"""
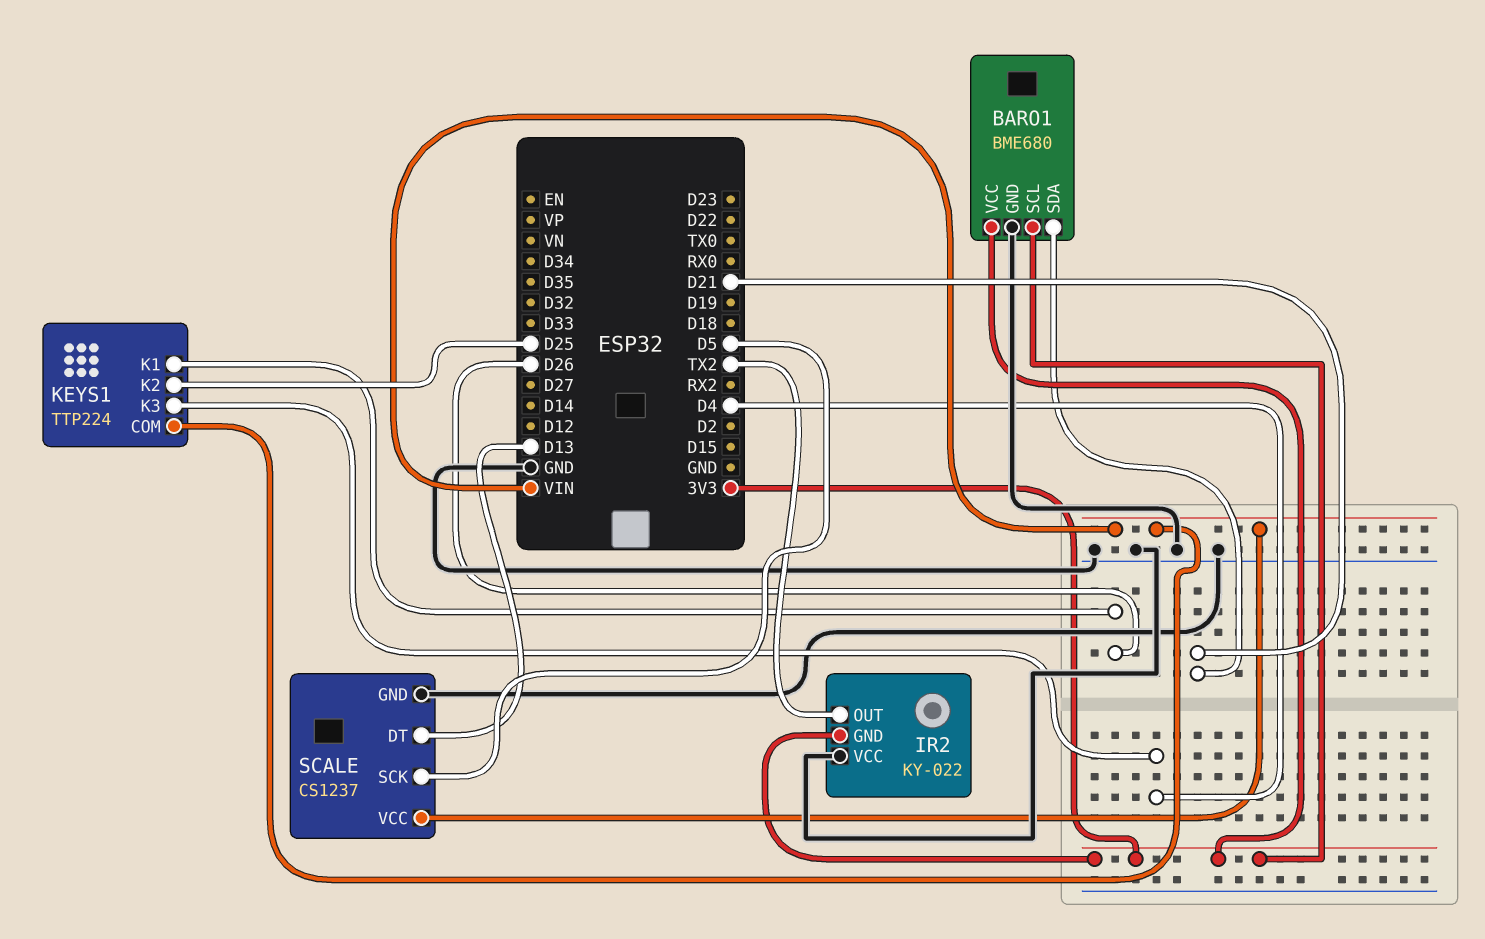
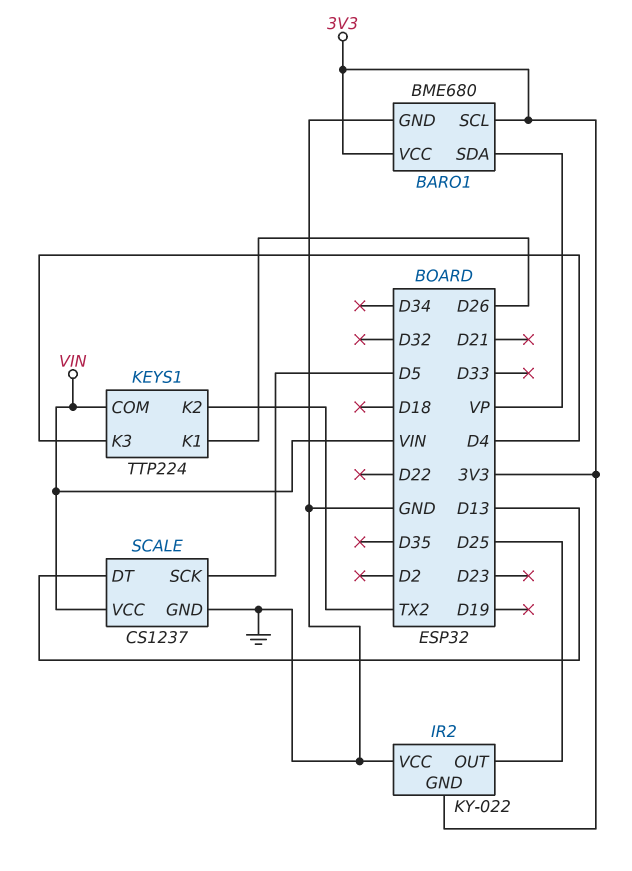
BARO1 pin SDA: D21 -> VP
IR2 pin OUT: TX2 -> D25
KEYS1 pin K2: D25 -> TX2

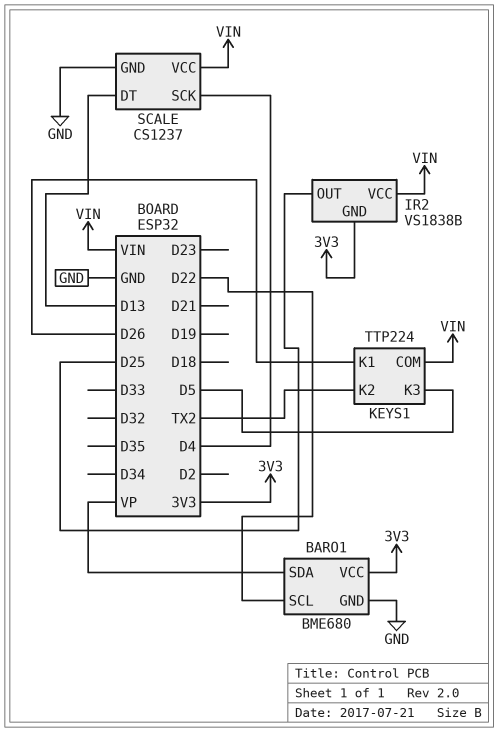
BARO1 pin SCL: 3V3 -> D22
IR2: KY-022 -> VS1838B
IR2 pin VCC: GND -> VIN
KEYS1 pin K3: D4 -> D5
SCALE pin SCK: D5 -> D4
"""
The problem:
Skip the pictures and print each record exactly as it stands.

Completed exercise:
BARO1 pin SDA: D21 -> VP
IR2 pin OUT: TX2 -> D25
KEYS1 pin K2: D25 -> TX2

BARO1 pin SCL: 3V3 -> D22
IR2: KY-022 -> VS1838B
IR2 pin VCC: GND -> VIN
KEYS1 pin K3: D4 -> D5
SCALE pin SCK: D5 -> D4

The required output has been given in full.